PROBLEM TO WORK ON:
Reproduce the lines in the entries below, starting at the line that contains "coordinates (61, 212)." and ending at the line that contains "Correct, gray fabric", with both of those lines included.

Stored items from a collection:
== == ==

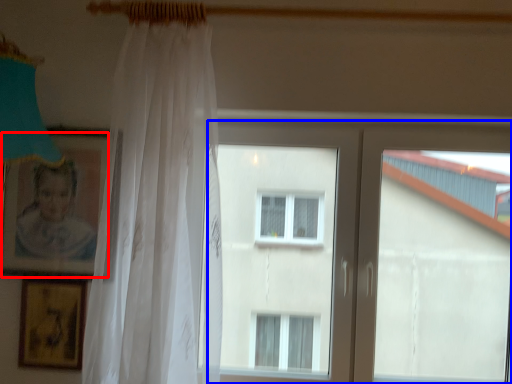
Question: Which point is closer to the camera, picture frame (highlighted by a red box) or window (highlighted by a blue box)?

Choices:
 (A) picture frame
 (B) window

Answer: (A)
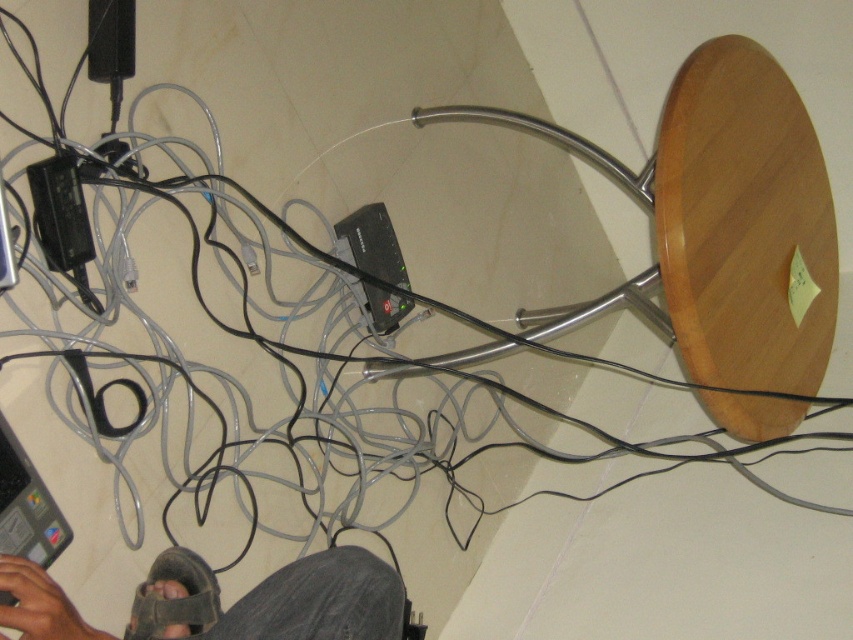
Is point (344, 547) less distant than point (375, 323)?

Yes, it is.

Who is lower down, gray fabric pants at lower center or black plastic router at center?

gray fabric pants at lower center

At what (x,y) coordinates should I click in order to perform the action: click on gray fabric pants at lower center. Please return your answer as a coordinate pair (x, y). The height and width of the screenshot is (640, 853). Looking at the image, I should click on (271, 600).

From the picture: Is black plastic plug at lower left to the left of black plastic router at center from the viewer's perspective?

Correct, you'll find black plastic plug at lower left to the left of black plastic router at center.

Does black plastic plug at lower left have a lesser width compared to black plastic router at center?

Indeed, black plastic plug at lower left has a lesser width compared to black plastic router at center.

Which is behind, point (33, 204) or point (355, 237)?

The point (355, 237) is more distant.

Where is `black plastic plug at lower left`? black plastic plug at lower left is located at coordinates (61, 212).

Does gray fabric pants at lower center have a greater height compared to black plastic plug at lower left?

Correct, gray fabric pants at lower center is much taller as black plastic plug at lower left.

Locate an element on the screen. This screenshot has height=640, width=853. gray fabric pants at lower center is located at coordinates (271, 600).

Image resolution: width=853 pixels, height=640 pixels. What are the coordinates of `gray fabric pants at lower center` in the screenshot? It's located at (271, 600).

== == ==

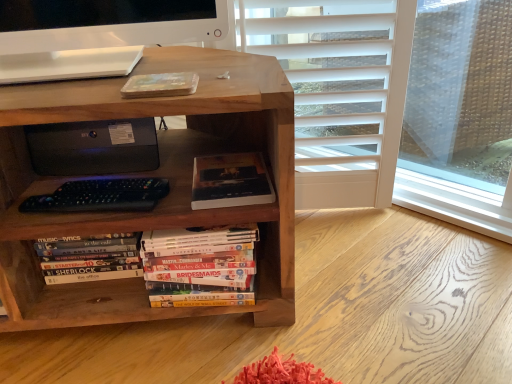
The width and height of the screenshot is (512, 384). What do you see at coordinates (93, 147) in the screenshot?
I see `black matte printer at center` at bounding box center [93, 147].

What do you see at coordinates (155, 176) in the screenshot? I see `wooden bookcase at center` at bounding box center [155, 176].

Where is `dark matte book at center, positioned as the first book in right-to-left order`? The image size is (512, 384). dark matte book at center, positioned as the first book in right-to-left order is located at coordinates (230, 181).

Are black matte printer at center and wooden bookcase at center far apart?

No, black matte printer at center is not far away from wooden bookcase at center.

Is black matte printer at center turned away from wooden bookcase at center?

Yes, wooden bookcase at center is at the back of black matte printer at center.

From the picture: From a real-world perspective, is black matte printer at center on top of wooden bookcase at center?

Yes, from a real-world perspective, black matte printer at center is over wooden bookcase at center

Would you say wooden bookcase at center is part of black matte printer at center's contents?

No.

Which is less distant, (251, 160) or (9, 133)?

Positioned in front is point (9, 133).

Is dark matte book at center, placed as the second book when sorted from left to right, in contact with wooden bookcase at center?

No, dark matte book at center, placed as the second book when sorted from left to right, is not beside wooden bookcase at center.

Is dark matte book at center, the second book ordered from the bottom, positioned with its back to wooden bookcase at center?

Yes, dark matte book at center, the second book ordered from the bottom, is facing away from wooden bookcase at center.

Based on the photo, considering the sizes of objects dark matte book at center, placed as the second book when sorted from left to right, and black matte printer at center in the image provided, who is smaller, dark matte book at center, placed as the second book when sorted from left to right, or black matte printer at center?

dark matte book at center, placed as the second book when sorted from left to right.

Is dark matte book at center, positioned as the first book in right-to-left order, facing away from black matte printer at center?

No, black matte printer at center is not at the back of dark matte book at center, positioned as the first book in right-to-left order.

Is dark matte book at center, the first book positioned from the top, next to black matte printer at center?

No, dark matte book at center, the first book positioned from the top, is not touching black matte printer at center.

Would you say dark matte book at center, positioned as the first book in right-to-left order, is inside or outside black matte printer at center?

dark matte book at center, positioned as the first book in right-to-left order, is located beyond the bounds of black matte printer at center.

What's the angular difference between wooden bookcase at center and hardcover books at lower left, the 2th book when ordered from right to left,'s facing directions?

== == ==

TASK OUTPUT:
Where is `black plastic plug at lower left`? black plastic plug at lower left is located at coordinates (61, 212).

Does gray fabric pants at lower center have a greater height compared to black plastic plug at lower left?

Correct, gray fabric pants at lower center is much taller as black plastic plug at lower left.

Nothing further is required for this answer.